• Exercise objective
Your task is to output, without alteration, each line from the one containing "brown rectangle: (263, 112)" through the final line of the records below.

• Material provided
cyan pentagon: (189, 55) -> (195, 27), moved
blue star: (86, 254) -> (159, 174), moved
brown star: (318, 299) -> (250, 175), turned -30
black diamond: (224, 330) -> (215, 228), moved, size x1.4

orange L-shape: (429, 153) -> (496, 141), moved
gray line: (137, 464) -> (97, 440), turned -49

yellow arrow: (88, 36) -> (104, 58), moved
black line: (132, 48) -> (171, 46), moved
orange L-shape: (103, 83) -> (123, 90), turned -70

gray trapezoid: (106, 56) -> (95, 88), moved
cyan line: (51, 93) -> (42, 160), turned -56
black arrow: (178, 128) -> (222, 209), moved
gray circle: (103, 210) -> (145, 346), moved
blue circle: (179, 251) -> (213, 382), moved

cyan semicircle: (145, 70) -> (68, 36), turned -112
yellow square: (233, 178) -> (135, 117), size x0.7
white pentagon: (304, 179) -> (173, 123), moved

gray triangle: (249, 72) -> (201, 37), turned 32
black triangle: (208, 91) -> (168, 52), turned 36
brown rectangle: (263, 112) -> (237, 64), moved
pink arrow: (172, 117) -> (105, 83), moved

• Response to this task
brown rectangle: (263, 112) -> (237, 64), moved
pink arrow: (172, 117) -> (105, 83), moved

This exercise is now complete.